## STATED PROBLEM
Revise the lines from the first one through the line with "Tafea Province (590, 58)", changing "trees" to "pine trees" and leaving everything else as it is.

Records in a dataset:
************

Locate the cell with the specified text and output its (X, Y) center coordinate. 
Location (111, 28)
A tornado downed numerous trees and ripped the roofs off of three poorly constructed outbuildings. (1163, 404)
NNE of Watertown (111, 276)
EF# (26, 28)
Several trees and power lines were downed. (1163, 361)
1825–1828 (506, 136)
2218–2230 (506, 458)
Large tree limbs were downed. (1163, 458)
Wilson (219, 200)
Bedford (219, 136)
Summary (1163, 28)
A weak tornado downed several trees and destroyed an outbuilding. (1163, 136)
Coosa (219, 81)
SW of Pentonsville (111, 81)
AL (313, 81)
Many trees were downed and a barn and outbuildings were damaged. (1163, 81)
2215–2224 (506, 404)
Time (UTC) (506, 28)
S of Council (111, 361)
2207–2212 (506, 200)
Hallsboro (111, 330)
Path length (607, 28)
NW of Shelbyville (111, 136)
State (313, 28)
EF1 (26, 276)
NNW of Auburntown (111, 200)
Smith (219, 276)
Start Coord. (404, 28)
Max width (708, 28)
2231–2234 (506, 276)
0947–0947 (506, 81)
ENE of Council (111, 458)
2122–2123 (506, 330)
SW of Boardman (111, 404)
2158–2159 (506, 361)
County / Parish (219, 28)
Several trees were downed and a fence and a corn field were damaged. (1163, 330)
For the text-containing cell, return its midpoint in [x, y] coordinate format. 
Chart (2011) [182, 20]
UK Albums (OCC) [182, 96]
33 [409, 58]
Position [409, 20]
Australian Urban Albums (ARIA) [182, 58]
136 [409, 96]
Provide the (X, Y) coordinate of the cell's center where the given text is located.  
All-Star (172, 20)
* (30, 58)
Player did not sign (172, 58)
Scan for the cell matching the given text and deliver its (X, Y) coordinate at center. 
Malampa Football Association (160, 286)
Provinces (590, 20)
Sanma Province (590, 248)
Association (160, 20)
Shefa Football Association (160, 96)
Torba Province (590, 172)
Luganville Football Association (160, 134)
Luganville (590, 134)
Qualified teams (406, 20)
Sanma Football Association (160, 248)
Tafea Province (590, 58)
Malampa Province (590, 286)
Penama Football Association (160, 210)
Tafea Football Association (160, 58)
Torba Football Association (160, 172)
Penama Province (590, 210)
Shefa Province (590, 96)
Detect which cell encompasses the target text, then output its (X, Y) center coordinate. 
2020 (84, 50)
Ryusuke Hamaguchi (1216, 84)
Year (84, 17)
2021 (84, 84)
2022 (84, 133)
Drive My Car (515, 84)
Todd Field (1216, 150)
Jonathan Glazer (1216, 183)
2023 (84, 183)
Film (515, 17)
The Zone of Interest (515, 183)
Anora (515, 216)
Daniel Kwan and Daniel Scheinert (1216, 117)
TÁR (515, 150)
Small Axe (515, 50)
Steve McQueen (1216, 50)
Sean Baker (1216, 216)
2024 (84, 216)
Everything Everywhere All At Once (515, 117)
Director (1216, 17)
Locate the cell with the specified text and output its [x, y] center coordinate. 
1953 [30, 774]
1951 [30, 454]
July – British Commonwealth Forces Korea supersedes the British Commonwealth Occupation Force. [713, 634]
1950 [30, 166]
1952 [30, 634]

************

## SOLUTION FOR THIS EXERCISE
Locate the cell with the specified text and output its (X, Y) center coordinate. 
Location (111, 28)
A tornado downed numerous pine trees and ripped the roofs off of three poorly constructed outbuildings. (1163, 404)
NNE of Watertown (111, 276)
EF# (26, 28)
Several pine trees and power lines were downed. (1163, 361)
1825–1828 (506, 136)
2218–2230 (506, 458)
Large tree limbs were downed. (1163, 458)
Wilson (219, 200)
Bedford (219, 136)
Summary (1163, 28)
A weak tornado downed several pine trees and destroyed an outbuilding. (1163, 136)
Coosa (219, 81)
SW of Pentonsville (111, 81)
AL (313, 81)
Many pine trees were downed and a barn and outbuildings were damaged. (1163, 81)
2215–2224 (506, 404)
Time (UTC) (506, 28)
S of Council (111, 361)
2207–2212 (506, 200)
Hallsboro (111, 330)
Path length (607, 28)
NW of Shelbyville (111, 136)
State (313, 28)
EF1 (26, 276)
NNW of Auburntown (111, 200)
Smith (219, 276)
Start Coord. (404, 28)
Max width (708, 28)
2231–2234 (506, 276)
0947–0947 (506, 81)
ENE of Council (111, 458)
2122–2123 (506, 330)
SW of Boardman (111, 404)
2158–2159 (506, 361)
County / Parish (219, 28)
Several pine trees were downed and a fence and a corn field were damaged. (1163, 330)
For the text-containing cell, return its midpoint in [x, y] coordinate format. 
Chart (2011) [182, 20]
UK Albums (OCC) [182, 96]
33 [409, 58]
Position [409, 20]
Australian Urban Albums (ARIA) [182, 58]
136 [409, 96]
Provide the (X, Y) coordinate of the cell's center where the given text is located.  
All-Star (172, 20)
* (30, 58)
Player did not sign (172, 58)
Scan for the cell matching the given text and deliver its (X, Y) coordinate at center. 
Malampa Football Association (160, 286)
Provinces (590, 20)
Sanma Province (590, 248)
Association (160, 20)
Shefa Football Association (160, 96)
Torba Province (590, 172)
Luganville Football Association (160, 134)
Luganville (590, 134)
Qualified teams (406, 20)
Sanma Football Association (160, 248)
Tafea Province (590, 58)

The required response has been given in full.